§ **Given records**:
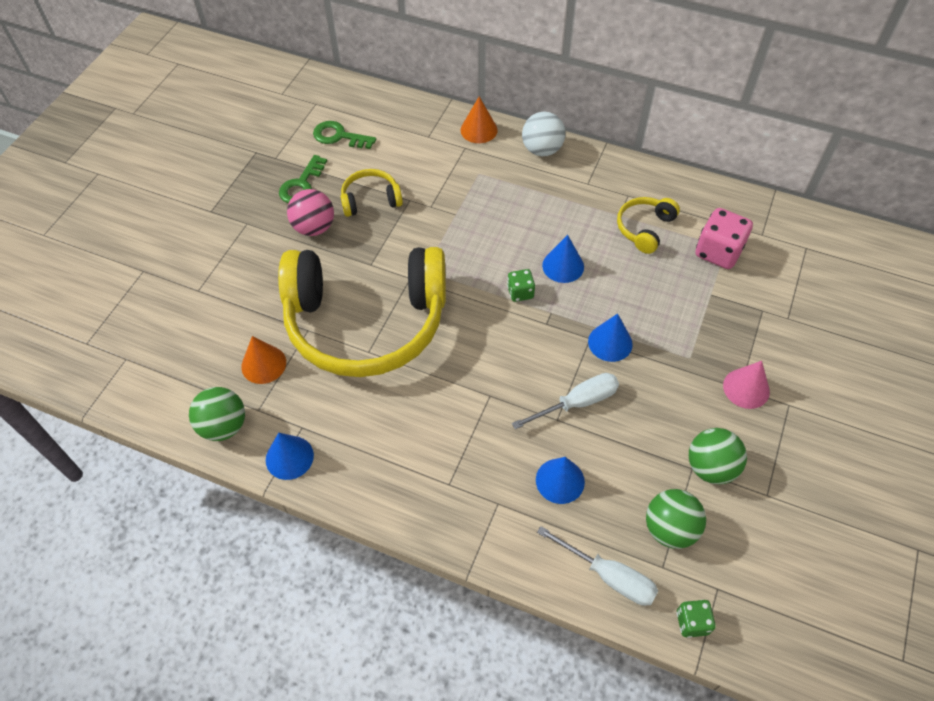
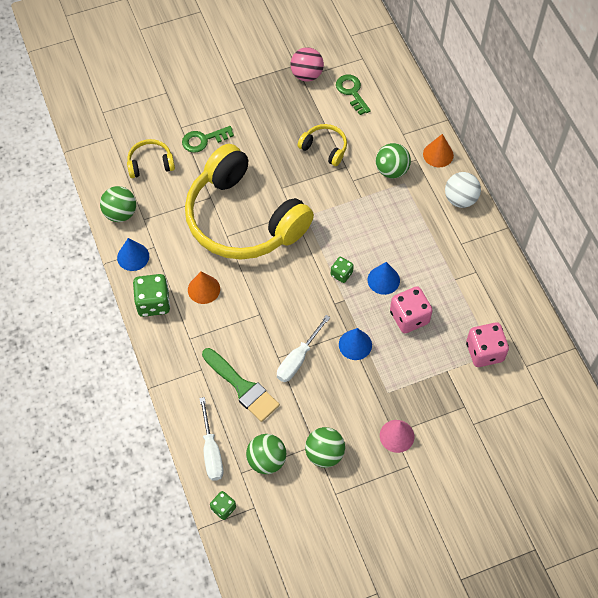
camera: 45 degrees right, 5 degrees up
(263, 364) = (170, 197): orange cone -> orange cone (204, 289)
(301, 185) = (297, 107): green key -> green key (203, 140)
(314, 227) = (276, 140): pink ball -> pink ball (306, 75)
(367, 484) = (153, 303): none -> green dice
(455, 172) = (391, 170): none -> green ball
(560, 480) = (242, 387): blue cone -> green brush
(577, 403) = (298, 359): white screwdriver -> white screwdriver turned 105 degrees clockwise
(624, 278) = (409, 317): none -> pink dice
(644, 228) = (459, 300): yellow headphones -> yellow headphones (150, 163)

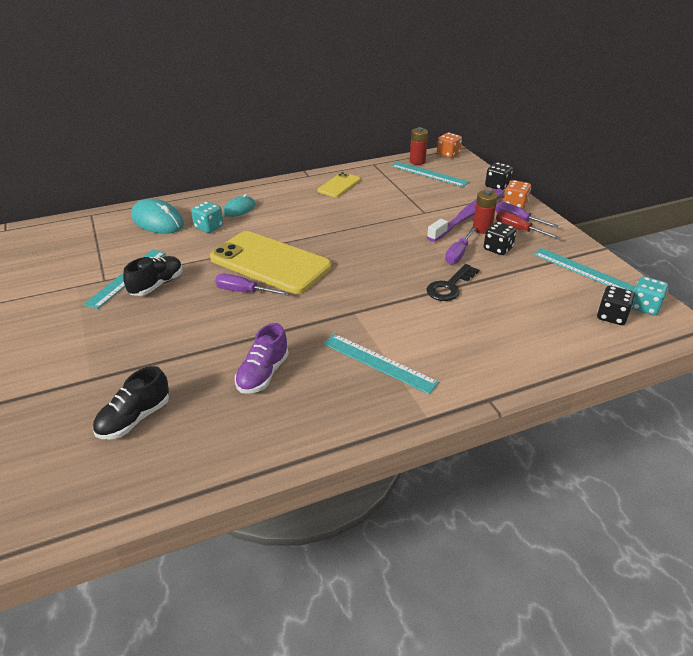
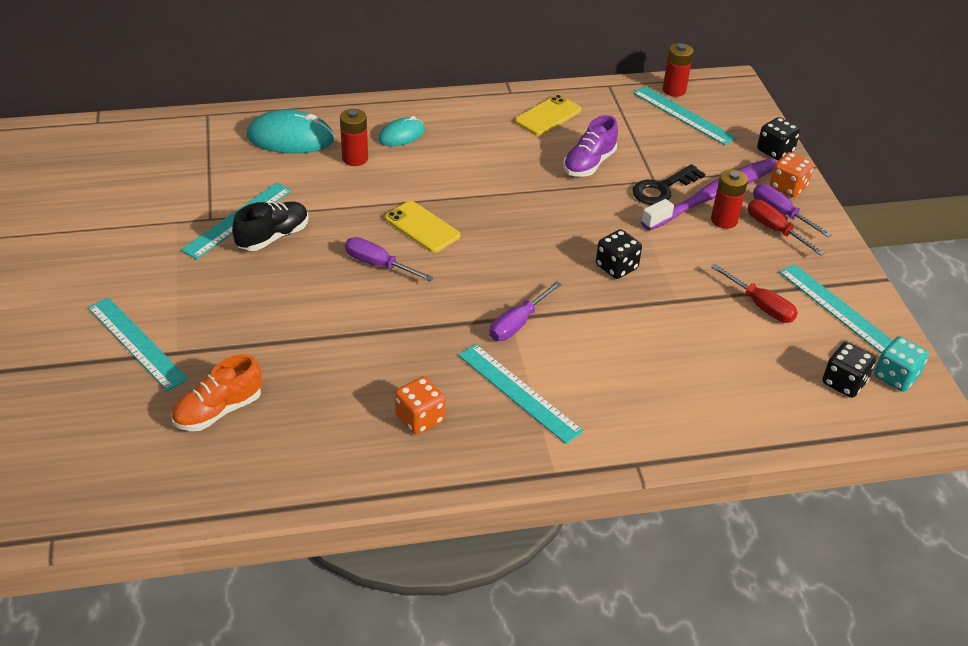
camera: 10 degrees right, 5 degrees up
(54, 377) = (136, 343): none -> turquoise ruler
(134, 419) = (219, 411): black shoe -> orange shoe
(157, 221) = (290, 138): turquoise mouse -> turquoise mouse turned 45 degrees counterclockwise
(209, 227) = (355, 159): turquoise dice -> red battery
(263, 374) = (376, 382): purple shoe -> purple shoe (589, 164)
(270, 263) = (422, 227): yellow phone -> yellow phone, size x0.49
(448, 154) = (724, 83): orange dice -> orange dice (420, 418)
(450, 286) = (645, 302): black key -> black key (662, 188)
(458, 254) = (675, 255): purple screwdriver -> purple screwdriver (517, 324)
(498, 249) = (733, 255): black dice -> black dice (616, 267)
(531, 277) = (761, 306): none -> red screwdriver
* * *
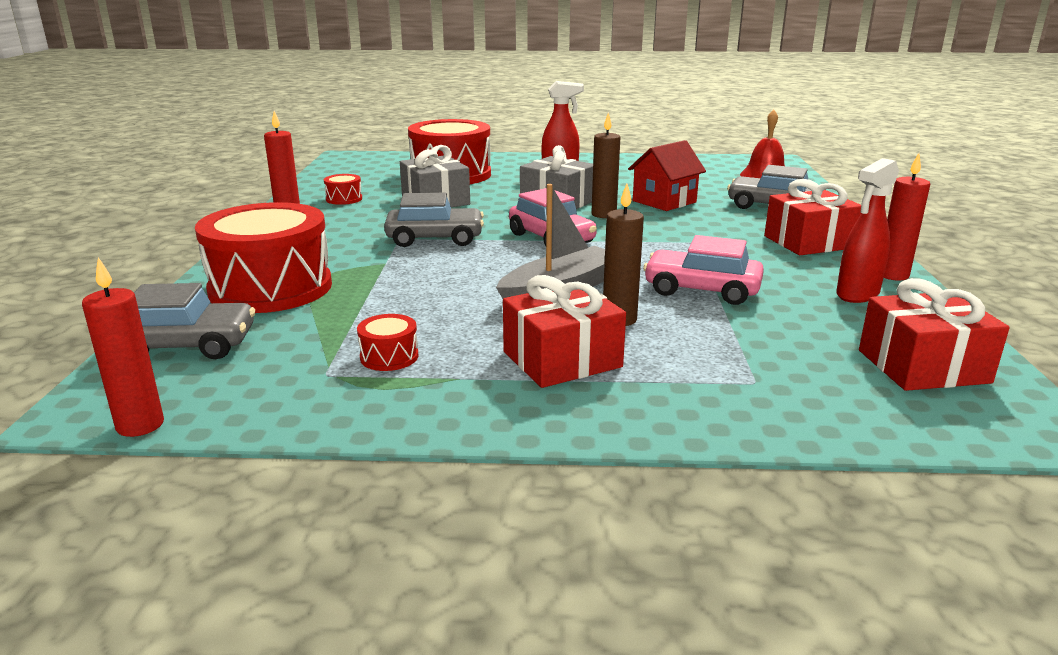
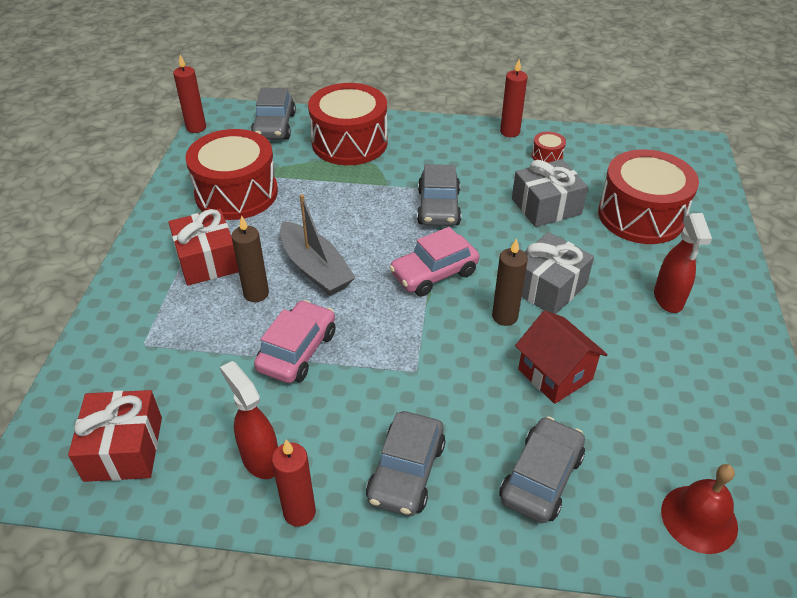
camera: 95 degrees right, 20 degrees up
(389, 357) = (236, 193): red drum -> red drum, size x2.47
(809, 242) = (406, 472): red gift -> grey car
---
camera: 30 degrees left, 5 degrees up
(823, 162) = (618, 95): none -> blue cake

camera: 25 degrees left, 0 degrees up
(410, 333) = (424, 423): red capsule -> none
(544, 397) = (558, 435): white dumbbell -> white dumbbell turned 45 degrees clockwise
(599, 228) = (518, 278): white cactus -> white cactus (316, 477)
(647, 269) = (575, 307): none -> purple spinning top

§ **Requirement**: Word for word, restate the lines above from the one with "(560, 480) = (242, 387): blue" through the one with "(531, 277) = (761, 306): none", keeping both ends and dropping the pictures.

§ **Exercise solution**:
(560, 480) = (242, 387): blue cone -> green brush
(577, 403) = (298, 359): white screwdriver -> white screwdriver turned 105 degrees clockwise
(624, 278) = (409, 317): none -> pink dice
(644, 228) = (459, 300): yellow headphones -> yellow headphones (150, 163)

camera: 10 degrees right, 5 degrees up
(54, 377) = (136, 343): none -> turquoise ruler
(134, 419) = (219, 411): black shoe -> orange shoe
(157, 221) = (290, 138): turquoise mouse -> turquoise mouse turned 45 degrees counterclockwise
(209, 227) = (355, 159): turquoise dice -> red battery
(263, 374) = (376, 382): purple shoe -> purple shoe (589, 164)
(270, 263) = (422, 227): yellow phone -> yellow phone, size x0.49
(448, 154) = (724, 83): orange dice -> orange dice (420, 418)
(450, 286) = (645, 302): black key -> black key (662, 188)
(458, 254) = (675, 255): purple screwdriver -> purple screwdriver (517, 324)
(498, 249) = (733, 255): black dice -> black dice (616, 267)
(531, 277) = (761, 306): none -> red screwdriver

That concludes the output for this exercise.